WORK ITEM:
When you copy the entries, keep every word exactly as it stands.
=== RECORDS FOR THE TASK ===
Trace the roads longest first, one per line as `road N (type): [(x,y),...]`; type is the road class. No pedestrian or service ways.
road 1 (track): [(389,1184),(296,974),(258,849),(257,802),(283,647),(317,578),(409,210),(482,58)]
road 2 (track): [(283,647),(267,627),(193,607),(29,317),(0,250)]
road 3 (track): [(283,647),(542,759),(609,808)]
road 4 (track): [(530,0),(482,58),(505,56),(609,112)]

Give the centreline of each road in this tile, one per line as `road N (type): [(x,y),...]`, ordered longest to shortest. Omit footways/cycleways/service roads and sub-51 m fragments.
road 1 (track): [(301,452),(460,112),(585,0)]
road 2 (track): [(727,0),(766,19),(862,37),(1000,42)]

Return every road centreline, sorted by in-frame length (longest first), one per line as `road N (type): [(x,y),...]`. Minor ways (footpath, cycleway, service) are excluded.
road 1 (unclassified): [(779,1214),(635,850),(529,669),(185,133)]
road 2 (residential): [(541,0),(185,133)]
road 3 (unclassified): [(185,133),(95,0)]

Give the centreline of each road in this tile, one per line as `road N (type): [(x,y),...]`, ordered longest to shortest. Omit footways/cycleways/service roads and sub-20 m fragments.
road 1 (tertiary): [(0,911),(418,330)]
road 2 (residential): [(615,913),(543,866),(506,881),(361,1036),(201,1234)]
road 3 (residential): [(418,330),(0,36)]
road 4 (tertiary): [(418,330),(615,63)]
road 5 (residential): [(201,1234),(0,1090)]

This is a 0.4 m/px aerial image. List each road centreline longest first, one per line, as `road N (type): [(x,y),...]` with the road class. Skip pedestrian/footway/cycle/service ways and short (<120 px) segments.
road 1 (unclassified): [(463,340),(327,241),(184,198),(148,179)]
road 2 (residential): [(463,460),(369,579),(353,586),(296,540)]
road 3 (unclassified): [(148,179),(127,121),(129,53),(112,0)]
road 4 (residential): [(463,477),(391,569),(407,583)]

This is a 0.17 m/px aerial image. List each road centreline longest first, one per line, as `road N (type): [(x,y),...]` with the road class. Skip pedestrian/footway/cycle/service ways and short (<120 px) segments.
===
SOLVED EXERCISE:
Trace the roads longest first, one per line as `road N (type): [(x,y),...]`; type is the road class. No pedestrian or service ways.
road 1 (track): [(389,1184),(296,974),(258,849),(257,802),(283,647),(317,578),(409,210),(482,58)]
road 2 (track): [(283,647),(267,627),(193,607),(29,317),(0,250)]
road 3 (track): [(283,647),(542,759),(609,808)]
road 4 (track): [(530,0),(482,58),(505,56),(609,112)]

Give the centreline of each road in this tile, one per line as `road N (type): [(x,y),...]`, ordered longest to shortest. Omit footways/cycleways/service roads and sub-51 m fragments.
road 1 (track): [(301,452),(460,112),(585,0)]
road 2 (track): [(727,0),(766,19),(862,37),(1000,42)]

Return every road centreline, sorted by in-frame length (longest first), one per line as `road N (type): [(x,y),...]`. Minor ways (footpath, cycleway, service) are excluded.
road 1 (unclassified): [(779,1214),(635,850),(529,669),(185,133)]
road 2 (residential): [(541,0),(185,133)]
road 3 (unclassified): [(185,133),(95,0)]

Give the centreline of each road in this tile, one per line as `road N (type): [(x,y),...]`, ordered longest to shortest. Omit footways/cycleways/service roads and sub-20 m fragments.
road 1 (tertiary): [(0,911),(418,330)]
road 2 (residential): [(615,913),(543,866),(506,881),(361,1036),(201,1234)]
road 3 (residential): [(418,330),(0,36)]
road 4 (tertiary): [(418,330),(615,63)]
road 5 (residential): [(201,1234),(0,1090)]

This is a 0.4 m/px aerial image. List each road centreline longest first, one per line, as `road N (type): [(x,y),...]` with the road class. Skip pedestrian/footway/cycle/service ways and short (<120 px) segments.
road 1 (unclassified): [(463,340),(327,241),(184,198),(148,179)]
road 2 (residential): [(463,460),(369,579),(353,586),(296,540)]
road 3 (unclassified): [(148,179),(127,121),(129,53),(112,0)]
road 4 (residential): [(463,477),(391,569),(407,583)]

This is a 0.17 m/px aerial image. List each road centreline longest first, one per line, as `road N (type): [(x,y),...]` with the road class. Skip pedestrian/footway/cycle/service ways and short (<120 px) segments.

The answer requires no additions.